## Prompt
Where a line in the records below includes "pink", pull that line out.

Scene change data
__________

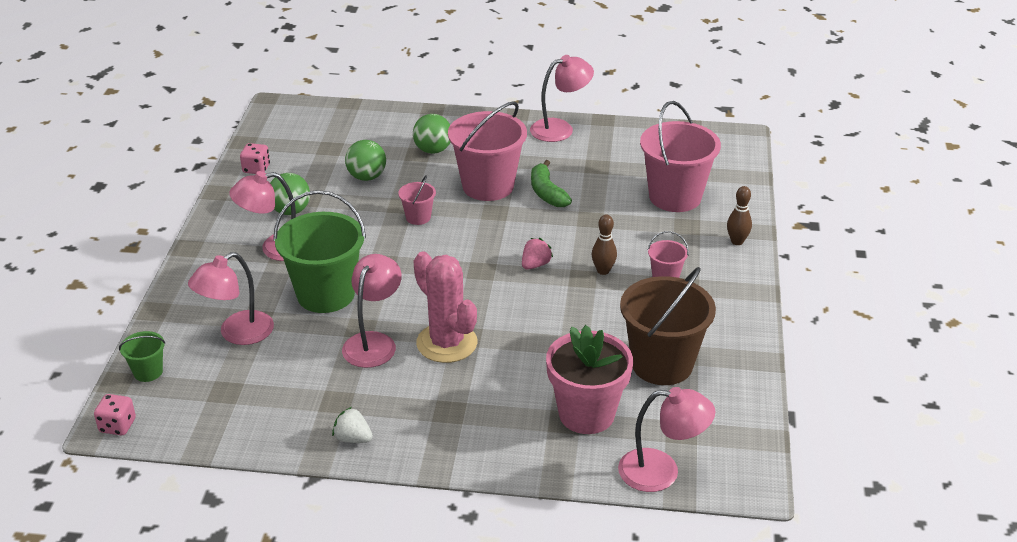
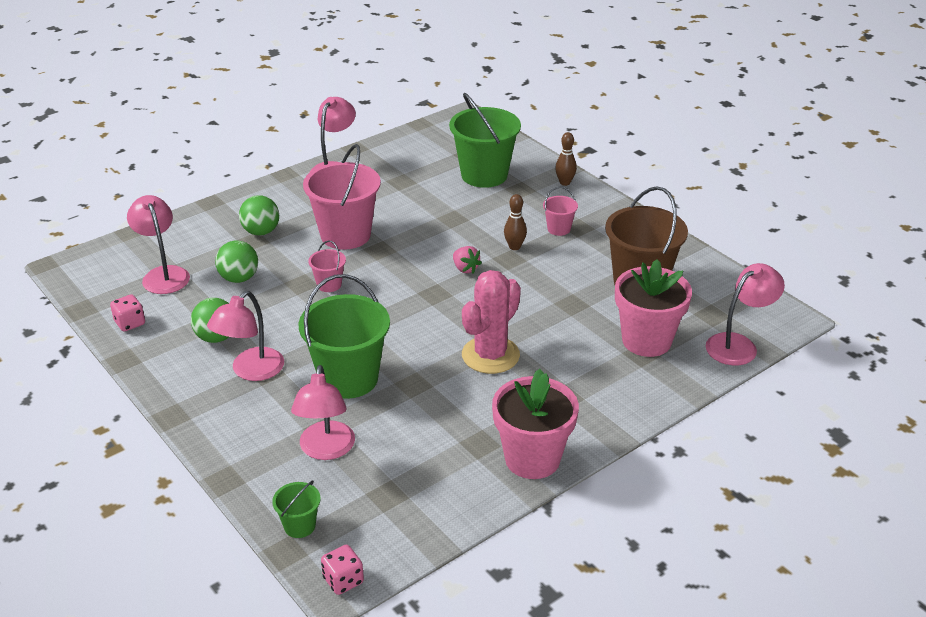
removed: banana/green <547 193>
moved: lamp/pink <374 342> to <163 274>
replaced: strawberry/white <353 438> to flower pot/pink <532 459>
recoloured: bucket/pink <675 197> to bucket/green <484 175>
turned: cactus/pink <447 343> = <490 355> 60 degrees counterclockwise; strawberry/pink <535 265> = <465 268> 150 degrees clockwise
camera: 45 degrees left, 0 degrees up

__________

## Solved exercise
moved: lamp/pink <374 342> to <163 274>
replaced: strawberry/white <353 438> to flower pot/pink <532 459>
recoloured: bucket/pink <675 197> to bucket/green <484 175>
turned: cactus/pink <447 343> = <490 355> 60 degrees counterclockwise; strawberry/pink <535 265> = <465 268> 150 degrees clockwise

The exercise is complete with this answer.